Task to carry out: In the data, find the word "first" and copy out every line that has it.
★ ★ ★
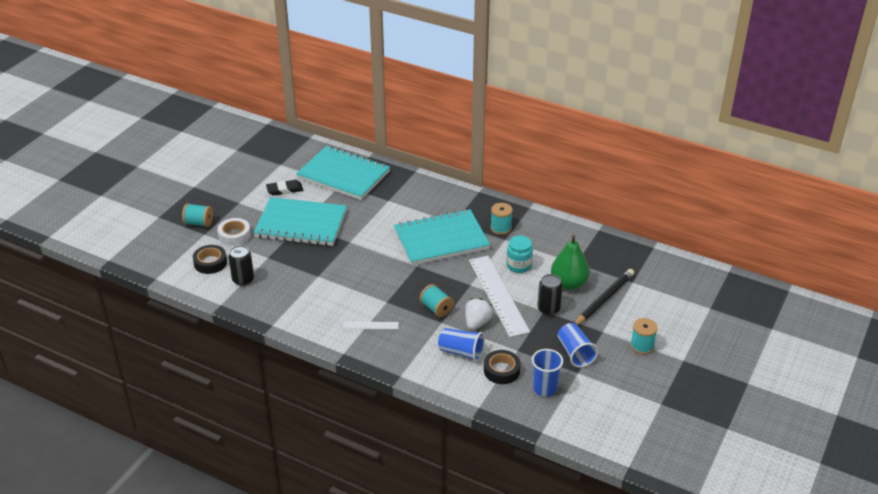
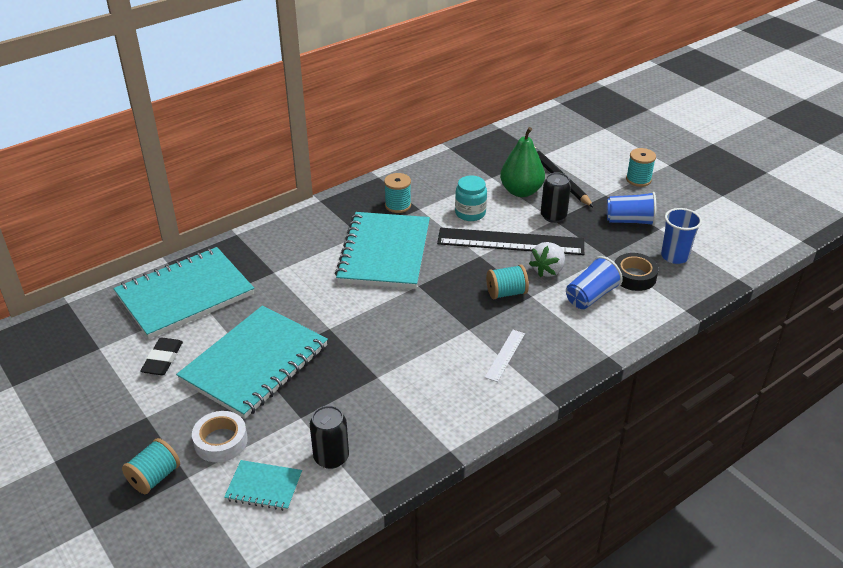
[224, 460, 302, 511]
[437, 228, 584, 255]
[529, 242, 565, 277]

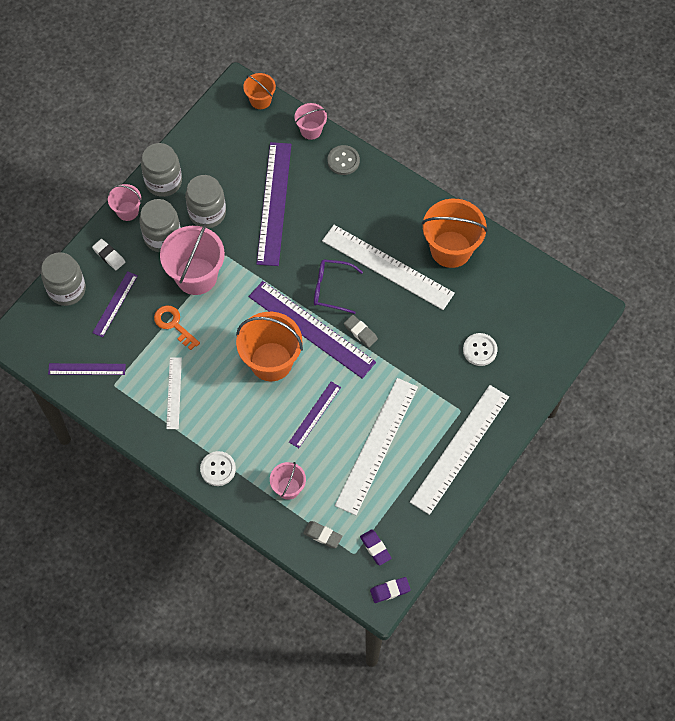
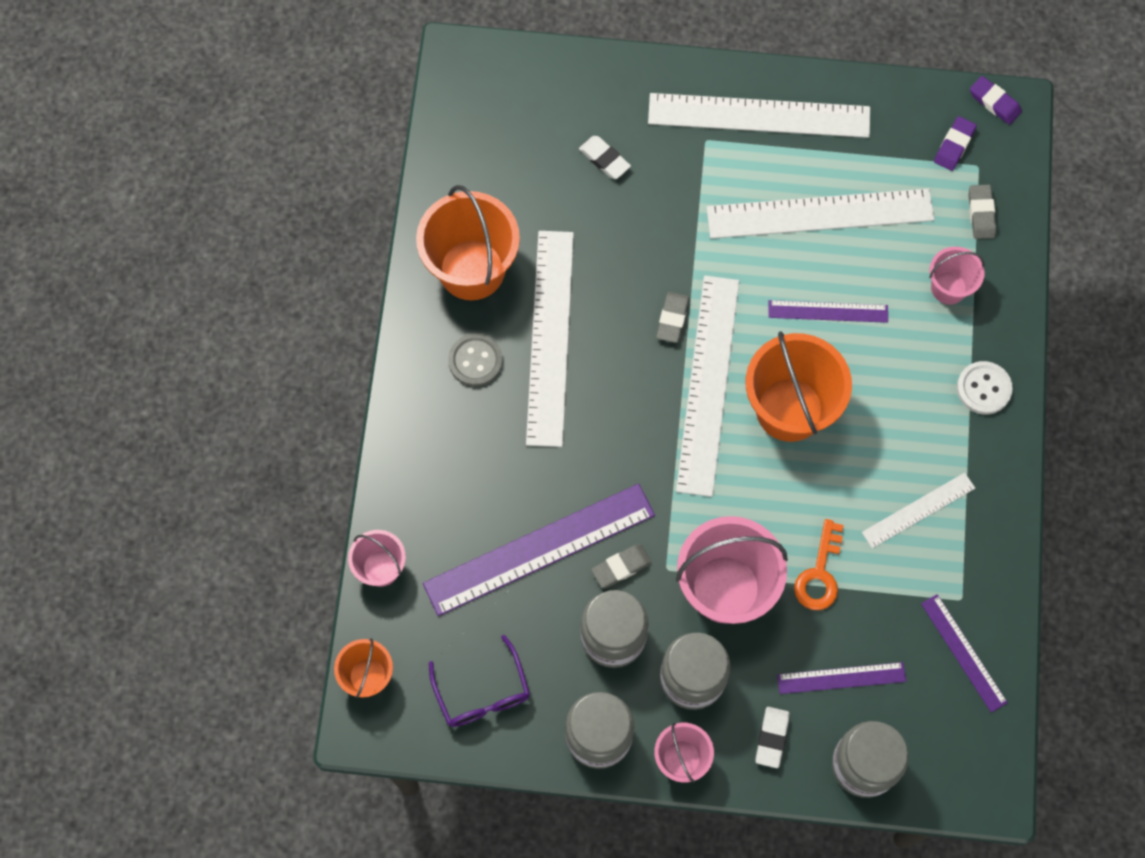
[591, 544, 652, 588]
[429, 635, 530, 727]
[448, 334, 503, 387]
[579, 136, 631, 179]
[676, 276, 739, 497]

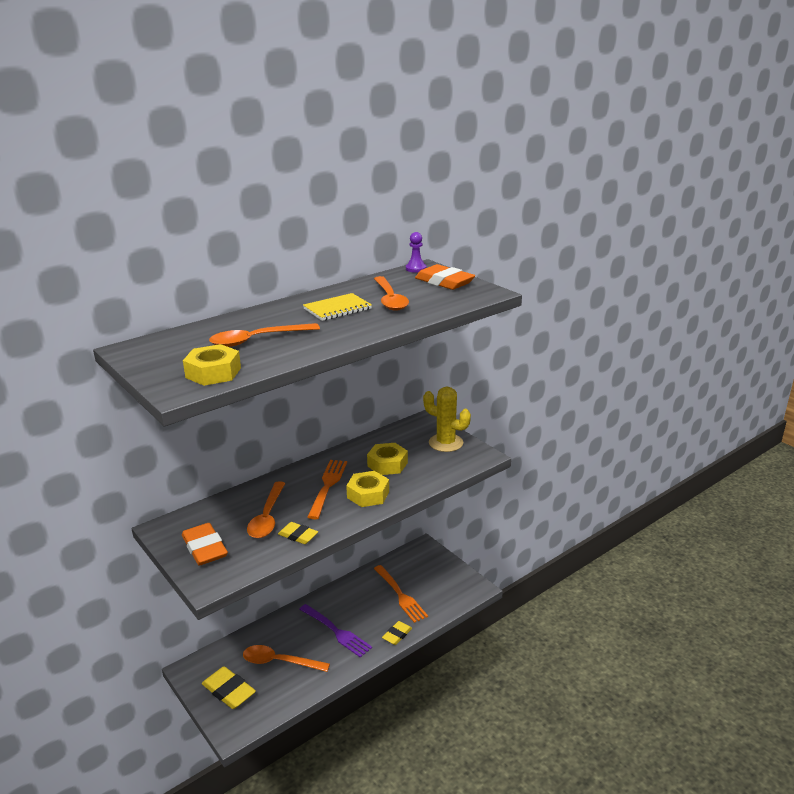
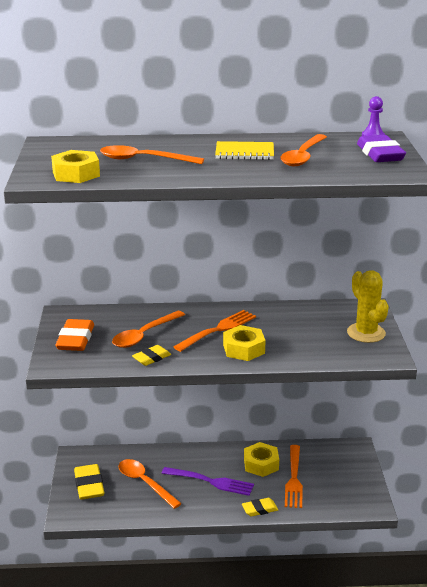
[244, 442, 279, 477]
[357, 135, 406, 162]
[132, 345, 171, 366]
[161, 467, 254, 496]

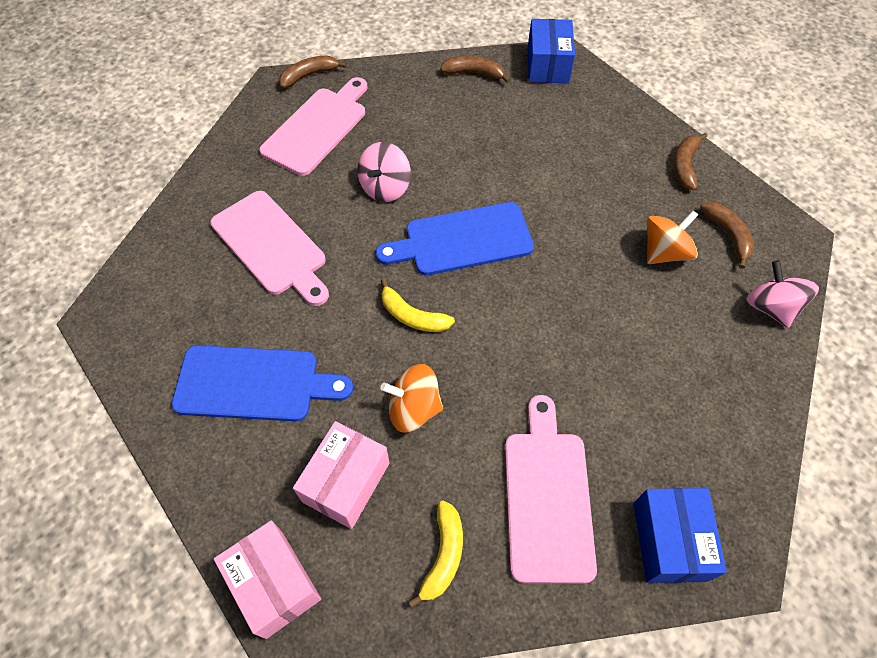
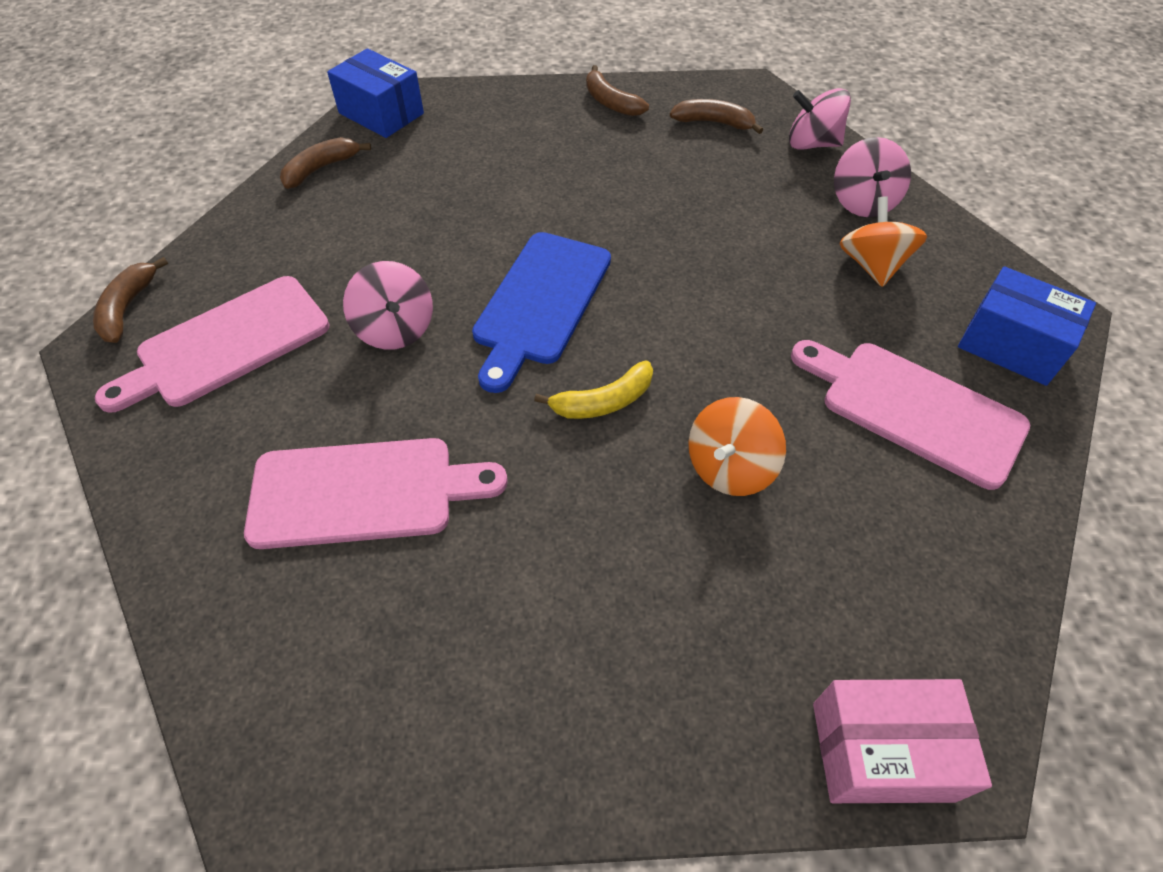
[172, 345, 353, 421] (first image)
[293, 421, 390, 529] (first image)
[408, 501, 463, 608] (first image)
[834, 137, 911, 217]
[840, 196, 927, 287]
[95, 276, 330, 413]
★ ★ ★
Result:
[172, 345, 353, 421] (first image)
[293, 421, 390, 529] (first image)
[408, 501, 463, 608] (first image)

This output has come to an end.